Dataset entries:
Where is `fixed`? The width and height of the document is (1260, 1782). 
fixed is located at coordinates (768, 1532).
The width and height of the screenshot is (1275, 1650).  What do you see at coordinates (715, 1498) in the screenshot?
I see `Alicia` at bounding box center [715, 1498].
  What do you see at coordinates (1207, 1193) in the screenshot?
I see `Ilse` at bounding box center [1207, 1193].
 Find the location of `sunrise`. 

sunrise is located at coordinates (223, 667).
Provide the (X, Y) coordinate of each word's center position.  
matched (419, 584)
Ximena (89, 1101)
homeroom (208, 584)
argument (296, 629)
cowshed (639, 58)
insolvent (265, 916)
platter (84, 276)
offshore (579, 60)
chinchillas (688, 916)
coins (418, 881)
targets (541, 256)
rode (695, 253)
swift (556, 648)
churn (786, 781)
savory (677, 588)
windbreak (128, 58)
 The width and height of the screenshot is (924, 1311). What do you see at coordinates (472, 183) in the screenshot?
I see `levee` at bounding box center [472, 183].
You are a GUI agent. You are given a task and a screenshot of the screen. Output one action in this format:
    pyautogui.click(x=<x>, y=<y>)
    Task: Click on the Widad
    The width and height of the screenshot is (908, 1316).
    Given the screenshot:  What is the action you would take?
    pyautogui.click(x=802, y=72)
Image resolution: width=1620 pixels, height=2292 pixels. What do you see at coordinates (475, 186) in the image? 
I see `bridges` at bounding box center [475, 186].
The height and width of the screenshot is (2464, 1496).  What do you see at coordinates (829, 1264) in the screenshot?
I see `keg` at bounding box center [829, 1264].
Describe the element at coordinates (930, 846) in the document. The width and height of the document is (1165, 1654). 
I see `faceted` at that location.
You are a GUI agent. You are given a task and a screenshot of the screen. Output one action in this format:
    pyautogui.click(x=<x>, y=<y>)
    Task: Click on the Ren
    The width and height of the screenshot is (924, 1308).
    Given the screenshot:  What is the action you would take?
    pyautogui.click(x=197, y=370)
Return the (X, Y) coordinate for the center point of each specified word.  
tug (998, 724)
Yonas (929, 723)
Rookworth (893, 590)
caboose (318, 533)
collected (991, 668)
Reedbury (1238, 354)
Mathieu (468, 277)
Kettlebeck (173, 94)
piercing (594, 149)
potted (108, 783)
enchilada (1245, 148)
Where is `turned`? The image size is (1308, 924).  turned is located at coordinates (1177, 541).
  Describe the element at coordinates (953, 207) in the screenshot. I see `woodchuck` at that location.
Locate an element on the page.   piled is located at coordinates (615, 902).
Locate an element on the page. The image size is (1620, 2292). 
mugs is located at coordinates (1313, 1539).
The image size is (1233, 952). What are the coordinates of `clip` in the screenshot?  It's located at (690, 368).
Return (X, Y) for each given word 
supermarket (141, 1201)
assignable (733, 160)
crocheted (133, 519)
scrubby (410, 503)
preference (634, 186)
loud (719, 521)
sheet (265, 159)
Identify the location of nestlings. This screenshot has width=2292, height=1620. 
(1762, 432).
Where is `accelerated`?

* WRITTEN EXERCISE
Please copy the listing above line for line, with no changes.

* FULL SOLUTION
Where is `fixed`? The width and height of the document is (1260, 1782). 
fixed is located at coordinates (768, 1532).
The width and height of the screenshot is (1275, 1650).  What do you see at coordinates (715, 1498) in the screenshot?
I see `Alicia` at bounding box center [715, 1498].
  What do you see at coordinates (1207, 1193) in the screenshot?
I see `Ilse` at bounding box center [1207, 1193].
 Find the location of `sunrise`. 

sunrise is located at coordinates (223, 667).
Provide the (X, Y) coordinate of each word's center position.  
matched (419, 584)
Ximena (89, 1101)
homeroom (208, 584)
argument (296, 629)
cowshed (639, 58)
insolvent (265, 916)
platter (84, 276)
offshore (579, 60)
chinchillas (688, 916)
coins (418, 881)
targets (541, 256)
rode (695, 253)
swift (556, 648)
churn (786, 781)
savory (677, 588)
windbreak (128, 58)
 The width and height of the screenshot is (924, 1311). What do you see at coordinates (472, 183) in the screenshot?
I see `levee` at bounding box center [472, 183].
You are a GUI agent. You are given a task and a screenshot of the screen. Output one action in this format:
    pyautogui.click(x=<x>, y=<y>)
    Task: Click on the Widad
    The width and height of the screenshot is (908, 1316).
    Given the screenshot:  What is the action you would take?
    pyautogui.click(x=802, y=72)
Image resolution: width=1620 pixels, height=2292 pixels. What do you see at coordinates (475, 186) in the image? 
I see `bridges` at bounding box center [475, 186].
The height and width of the screenshot is (2464, 1496).  What do you see at coordinates (829, 1264) in the screenshot?
I see `keg` at bounding box center [829, 1264].
Describe the element at coordinates (930, 846) in the document. The width and height of the document is (1165, 1654). 
I see `faceted` at that location.
You are a GUI agent. You are given a task and a screenshot of the screen. Output one action in this format:
    pyautogui.click(x=<x>, y=<y>)
    Task: Click on the Ren
    The width and height of the screenshot is (924, 1308).
    Given the screenshot:  What is the action you would take?
    pyautogui.click(x=197, y=370)
Return the (X, Y) coordinate for the center point of each specified word.  
tug (998, 724)
Yonas (929, 723)
Rookworth (893, 590)
caboose (318, 533)
collected (991, 668)
Reedbury (1238, 354)
Mathieu (468, 277)
Kettlebeck (173, 94)
piercing (594, 149)
potted (108, 783)
enchilada (1245, 148)
Where is `turned`? The image size is (1308, 924).  turned is located at coordinates (1177, 541).
  Describe the element at coordinates (953, 207) in the screenshot. I see `woodchuck` at that location.
Locate an element on the page.   piled is located at coordinates (615, 902).
Locate an element on the page. The image size is (1620, 2292). 
mugs is located at coordinates (1313, 1539).
The image size is (1233, 952). What are the coordinates of `clip` in the screenshot?  It's located at (690, 368).
Return (X, Y) for each given word 
supermarket (141, 1201)
assignable (733, 160)
crocheted (133, 519)
scrubby (410, 503)
preference (634, 186)
loud (719, 521)
sheet (265, 159)
Identify the location of nestlings. This screenshot has width=2292, height=1620. 
(1762, 432).
Where is `accelerated`?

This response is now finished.